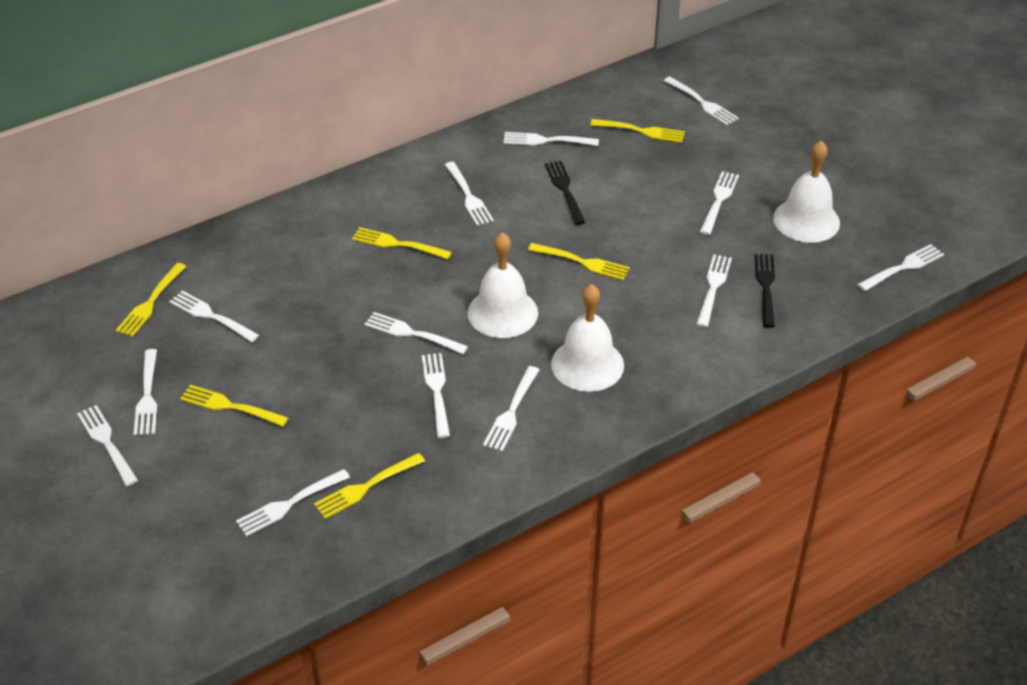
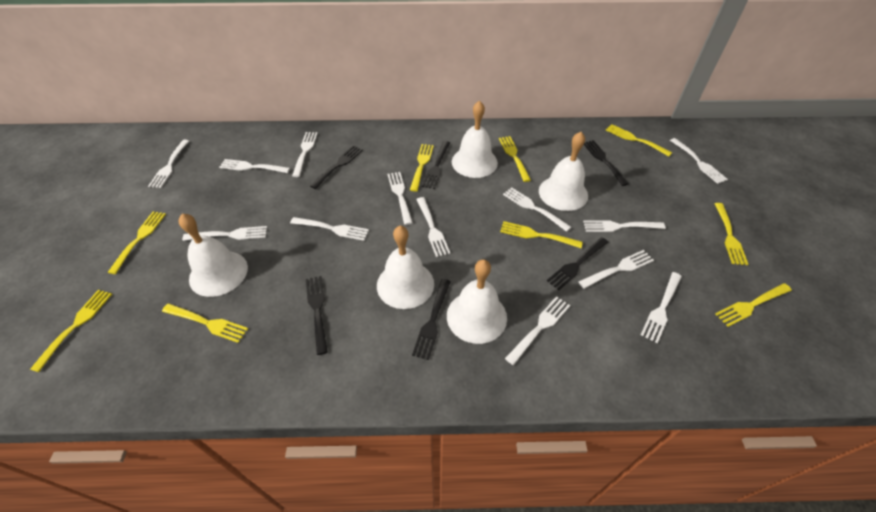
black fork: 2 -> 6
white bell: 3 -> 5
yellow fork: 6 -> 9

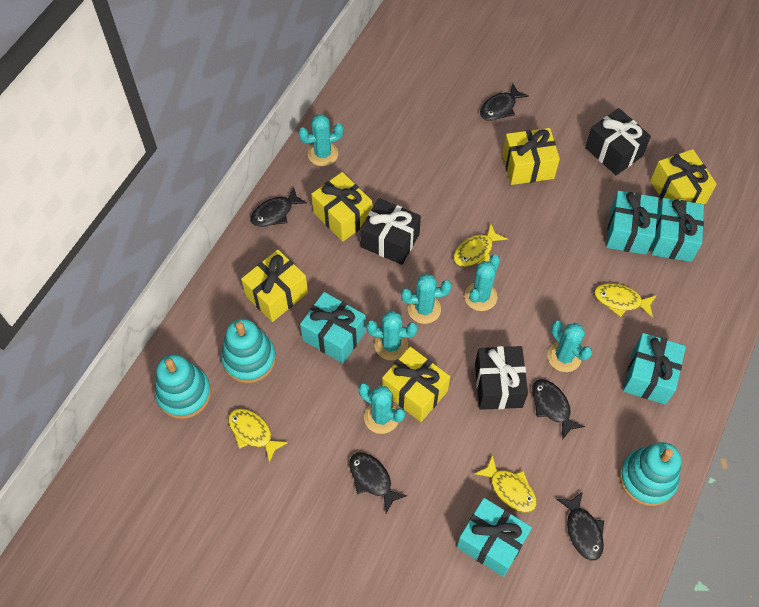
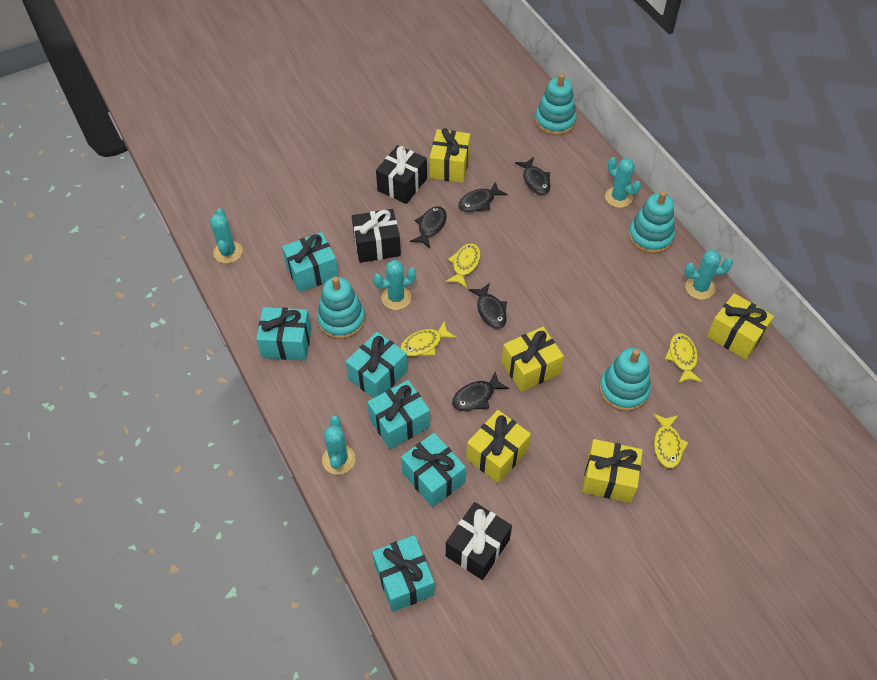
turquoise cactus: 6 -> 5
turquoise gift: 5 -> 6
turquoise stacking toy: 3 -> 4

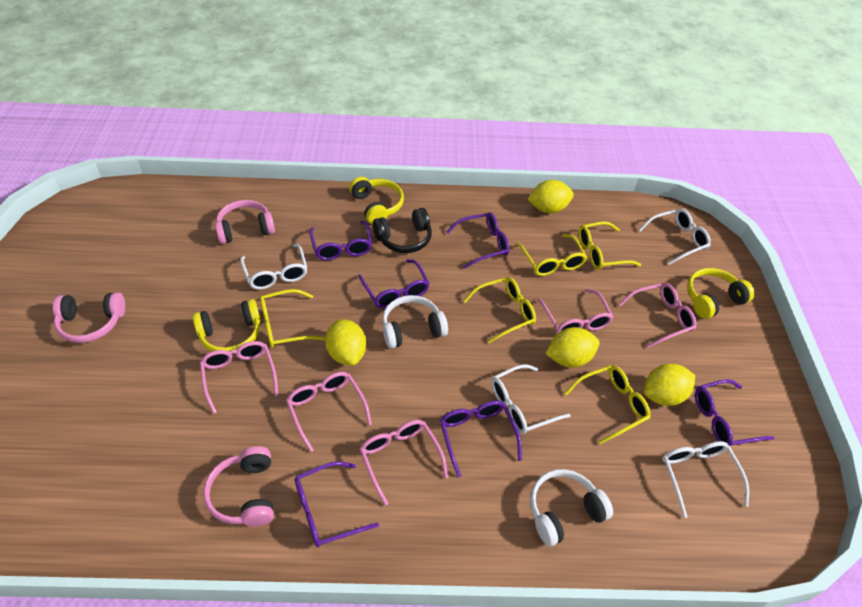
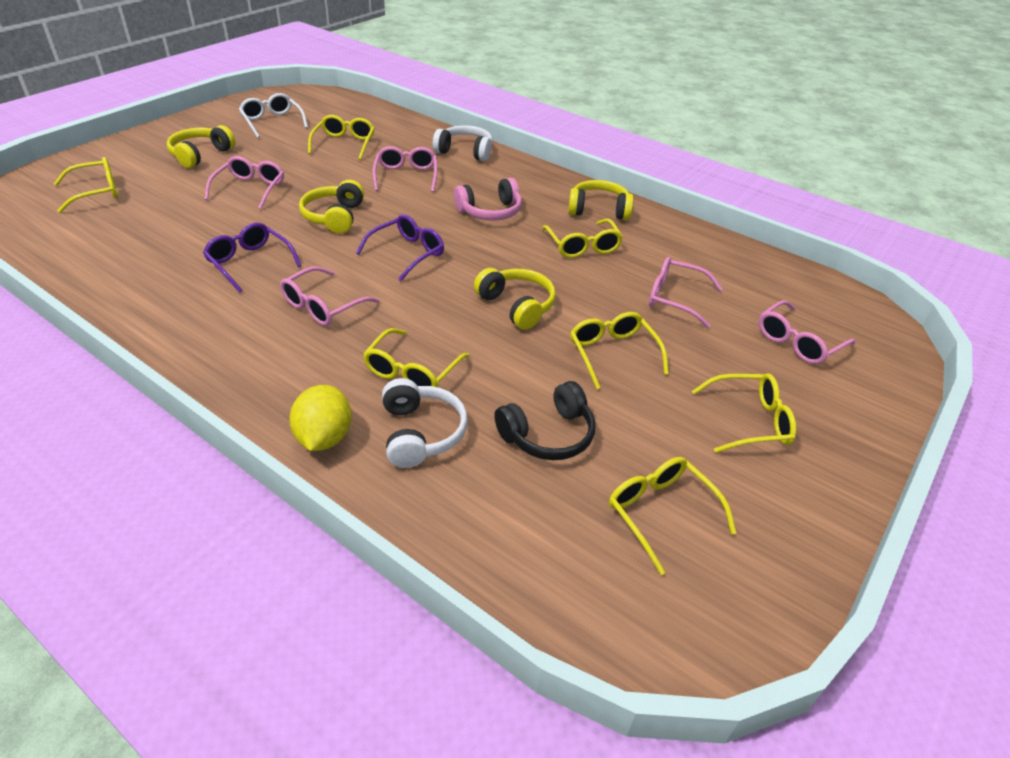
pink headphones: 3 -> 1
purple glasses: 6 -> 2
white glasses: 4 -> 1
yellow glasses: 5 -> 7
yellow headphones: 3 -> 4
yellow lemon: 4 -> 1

Try it —
Carry over each record above character for character, with the pictures left out.

Answer —
black fork: 2 -> 6
white bell: 3 -> 5
yellow fork: 6 -> 9

turquoise cactus: 6 -> 5
turquoise gift: 5 -> 6
turquoise stacking toy: 3 -> 4

pink headphones: 3 -> 1
purple glasses: 6 -> 2
white glasses: 4 -> 1
yellow glasses: 5 -> 7
yellow headphones: 3 -> 4
yellow lemon: 4 -> 1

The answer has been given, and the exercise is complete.